◆ Activity:
Extract from the listing each line in which the word "pink" appears.

◆ Source material:

↓↓↓

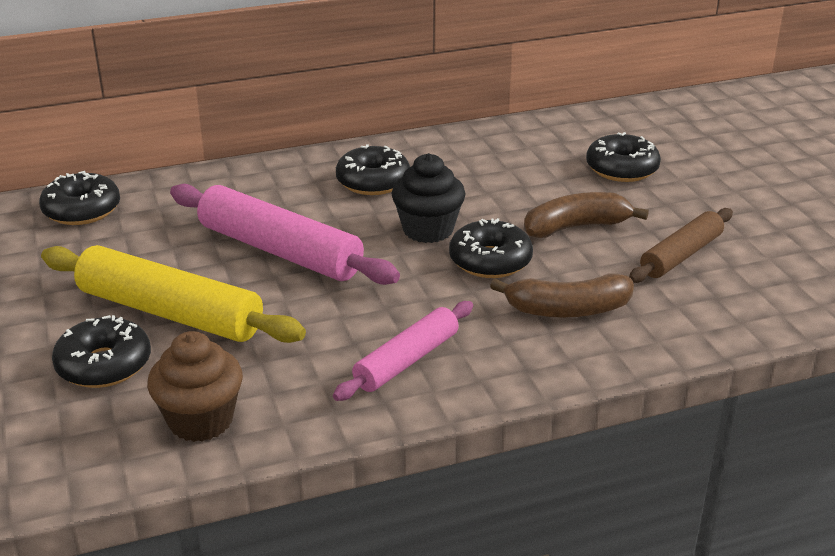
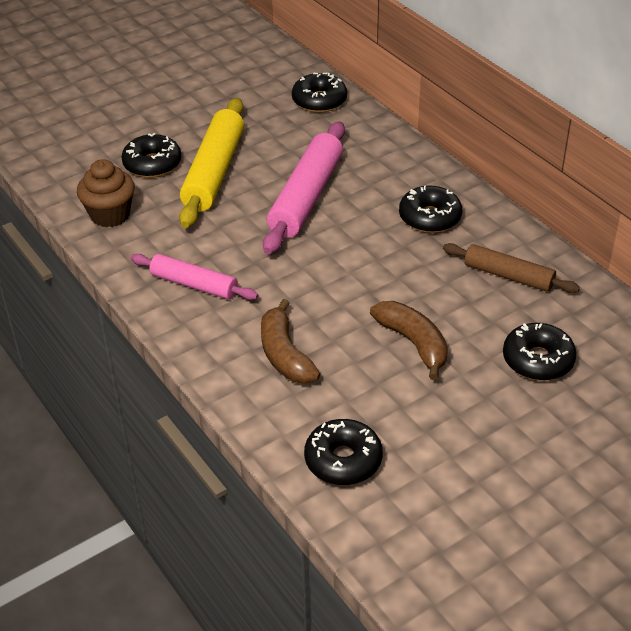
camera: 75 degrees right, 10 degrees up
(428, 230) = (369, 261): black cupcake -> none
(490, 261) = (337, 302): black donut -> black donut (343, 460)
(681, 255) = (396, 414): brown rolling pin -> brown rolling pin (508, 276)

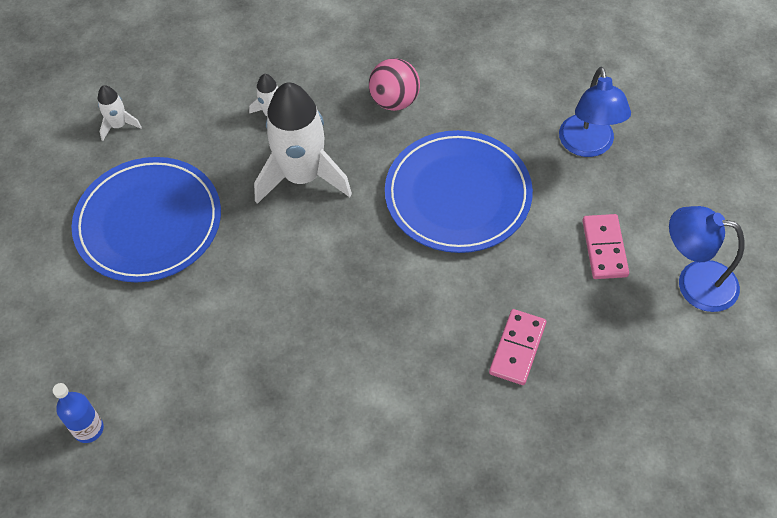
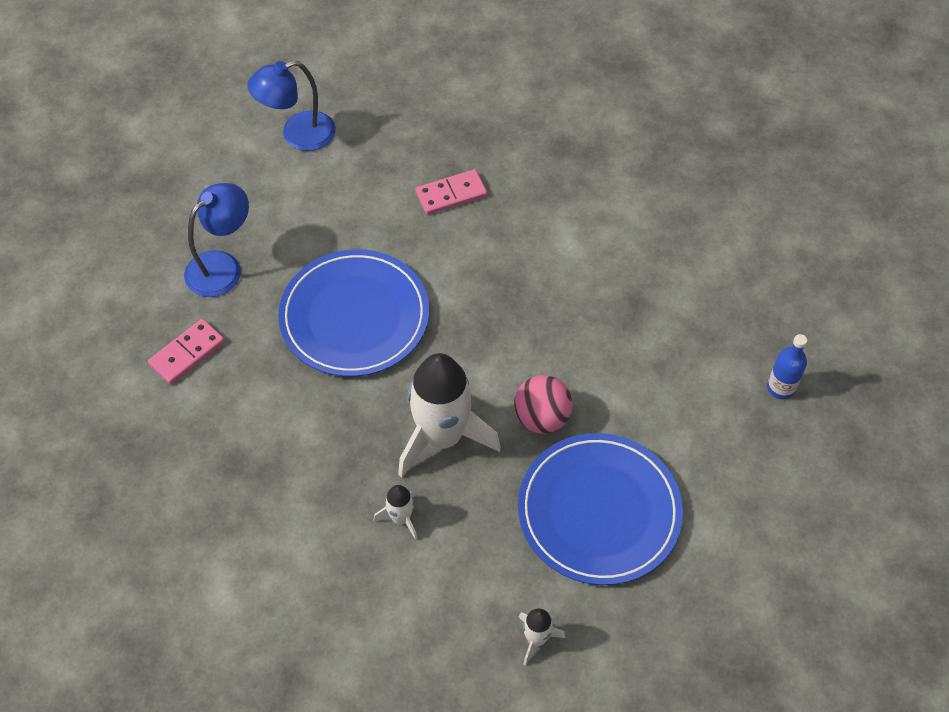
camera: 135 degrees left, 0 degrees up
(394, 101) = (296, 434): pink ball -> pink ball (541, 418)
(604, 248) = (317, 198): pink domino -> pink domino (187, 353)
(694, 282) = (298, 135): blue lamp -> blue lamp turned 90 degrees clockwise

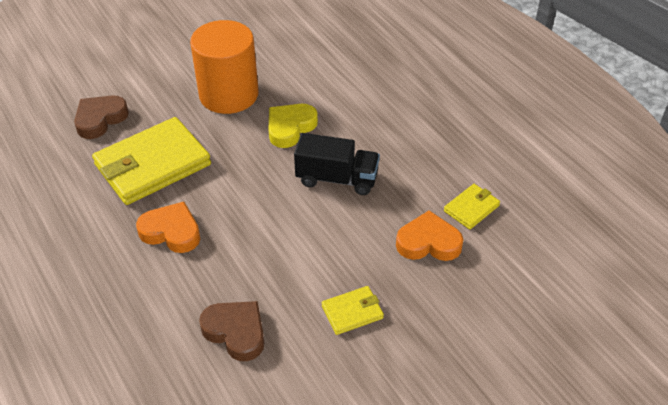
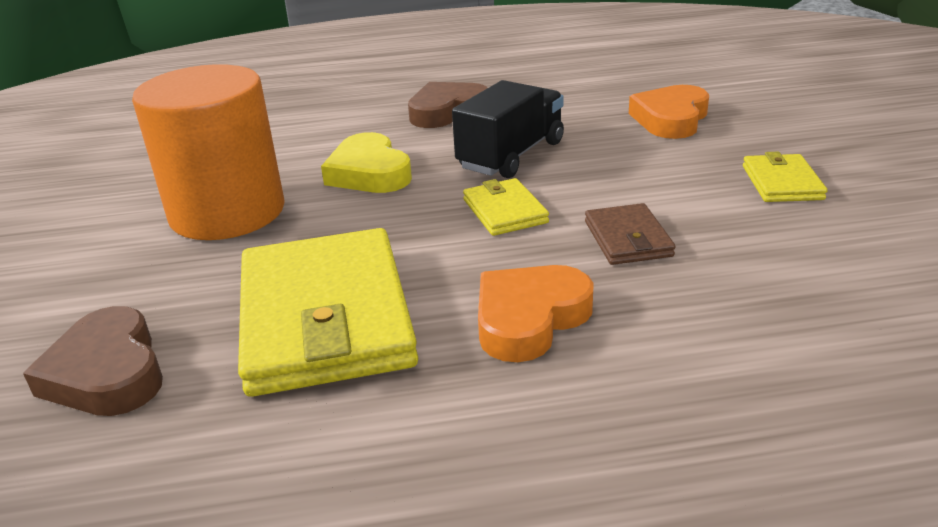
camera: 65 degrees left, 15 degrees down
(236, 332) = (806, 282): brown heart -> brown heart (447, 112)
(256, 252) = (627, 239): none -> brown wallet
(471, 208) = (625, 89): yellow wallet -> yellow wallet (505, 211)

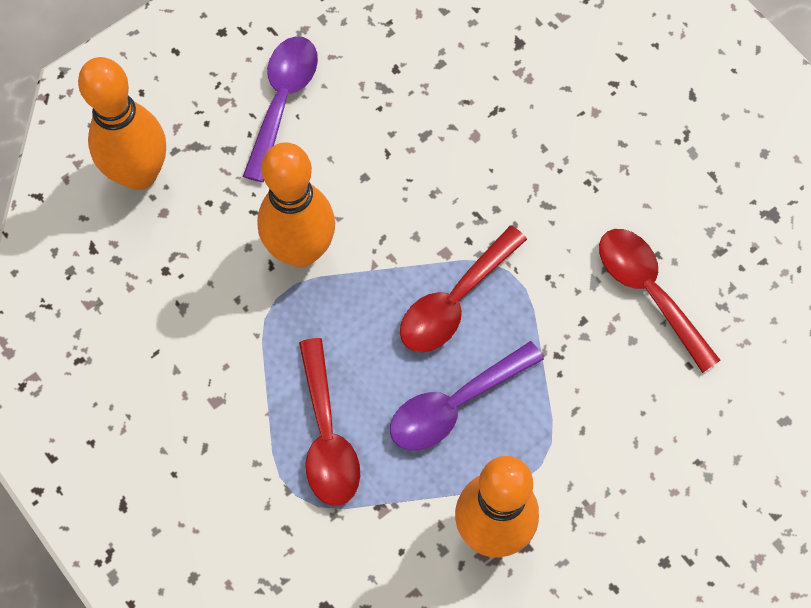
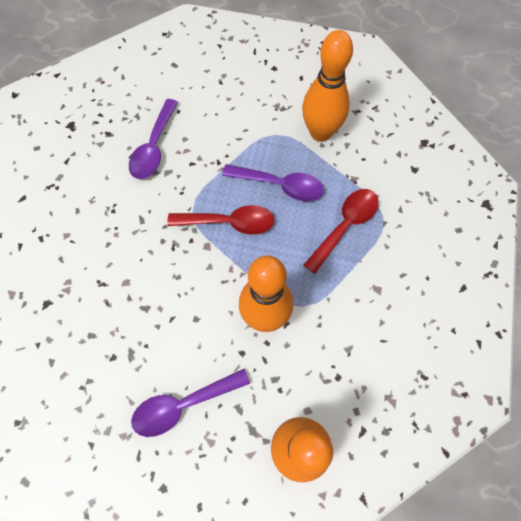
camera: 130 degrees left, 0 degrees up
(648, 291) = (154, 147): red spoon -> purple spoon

↑↑↑

◆ Answer area:
(394, 101) = (296, 434): pink ball -> pink ball (541, 418)
(604, 248) = (317, 198): pink domino -> pink domino (187, 353)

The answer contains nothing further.